Supplied data:

________________

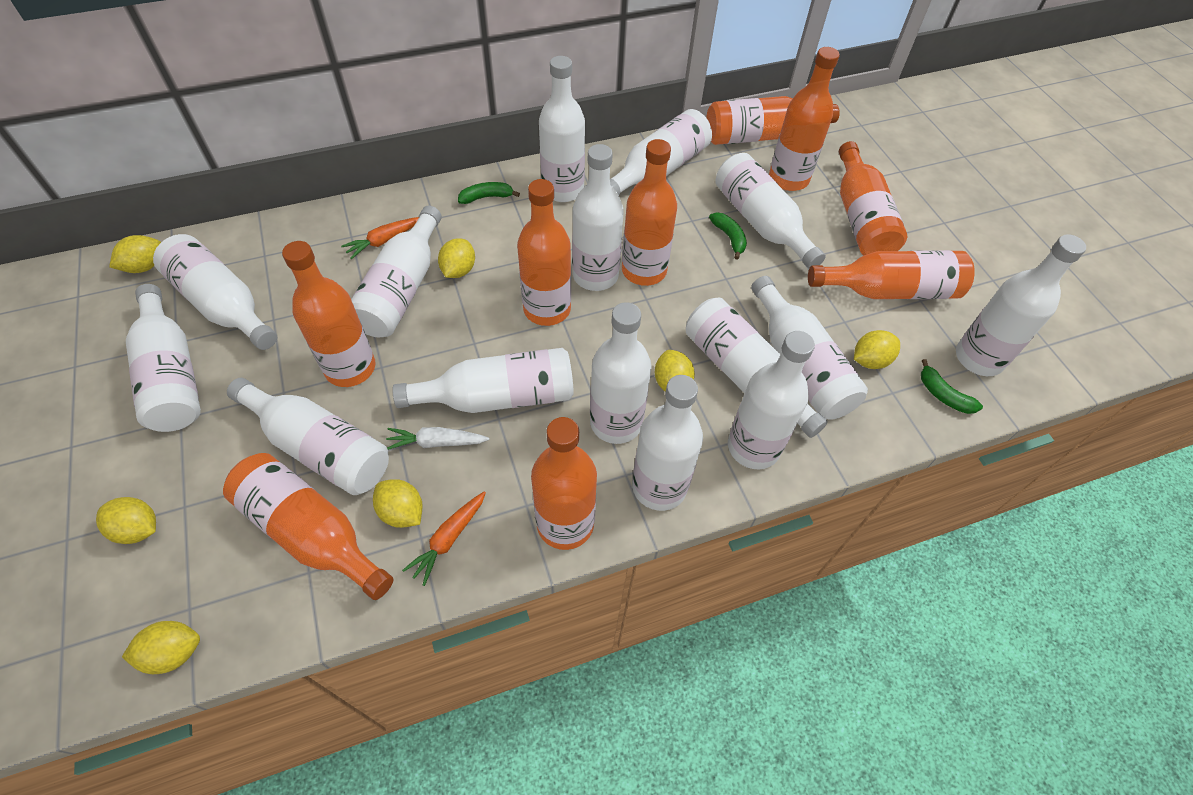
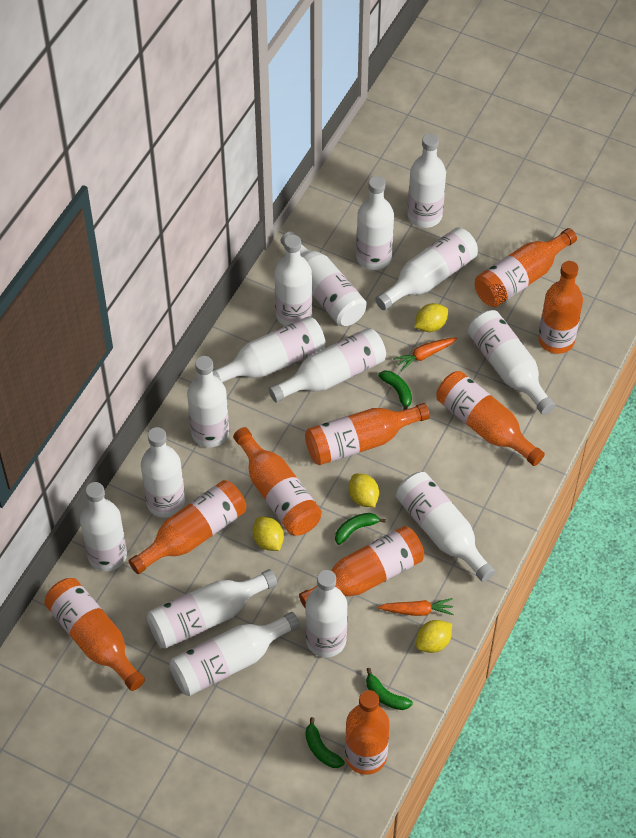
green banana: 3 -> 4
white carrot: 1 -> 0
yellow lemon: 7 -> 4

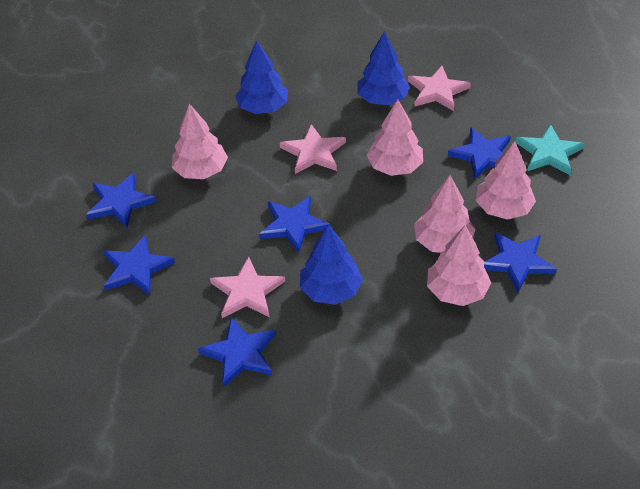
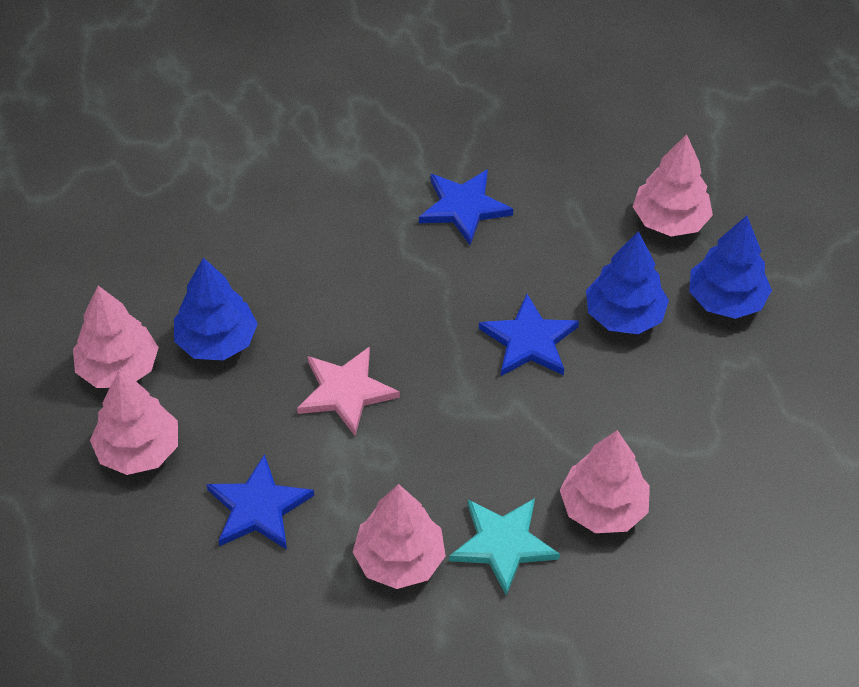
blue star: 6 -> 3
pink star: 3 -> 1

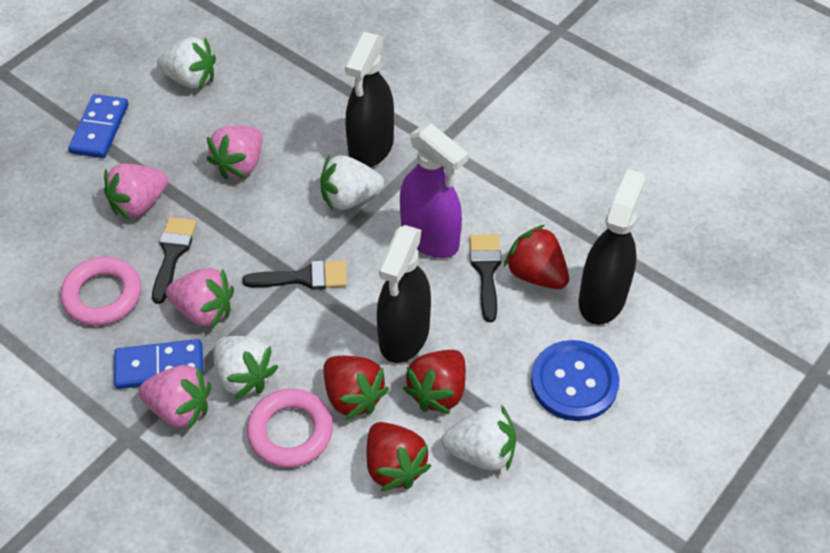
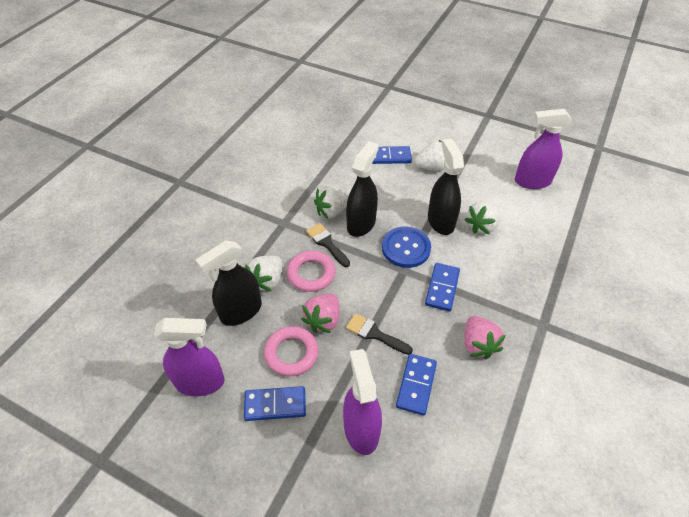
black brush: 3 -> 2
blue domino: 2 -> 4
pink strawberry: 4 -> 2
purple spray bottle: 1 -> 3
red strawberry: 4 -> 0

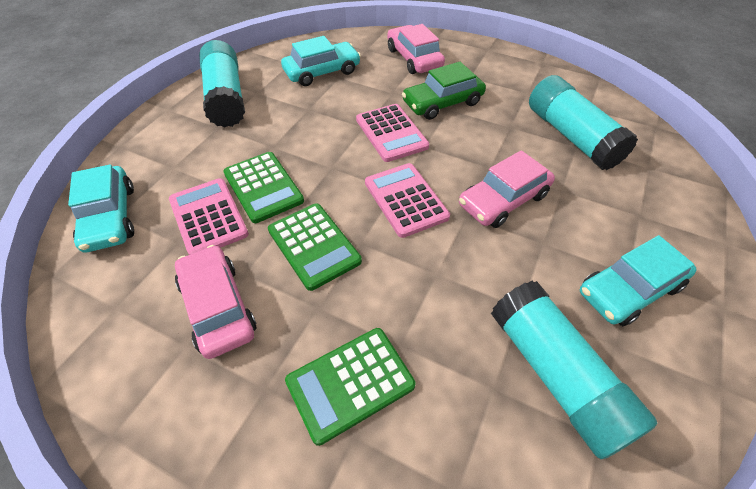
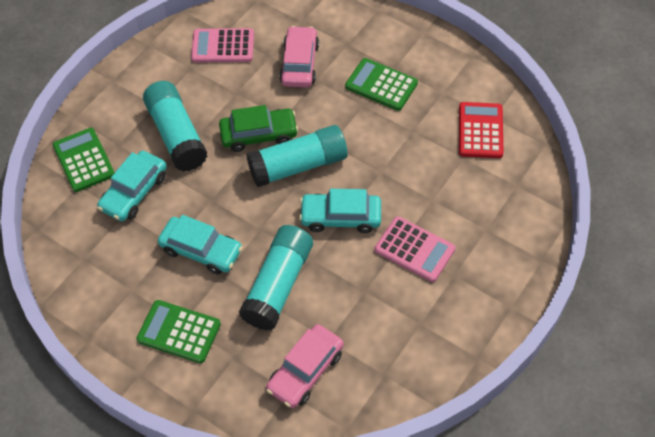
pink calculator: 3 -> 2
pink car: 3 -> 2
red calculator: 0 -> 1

________________

The expected answer is an unaltered copy of the listing, images removed.

Response for this exercise:
green banana: 3 -> 4
white carrot: 1 -> 0
yellow lemon: 7 -> 4

blue star: 6 -> 3
pink star: 3 -> 1

black brush: 3 -> 2
blue domino: 2 -> 4
pink strawberry: 4 -> 2
purple spray bottle: 1 -> 3
red strawberry: 4 -> 0

pink calculator: 3 -> 2
pink car: 3 -> 2
red calculator: 0 -> 1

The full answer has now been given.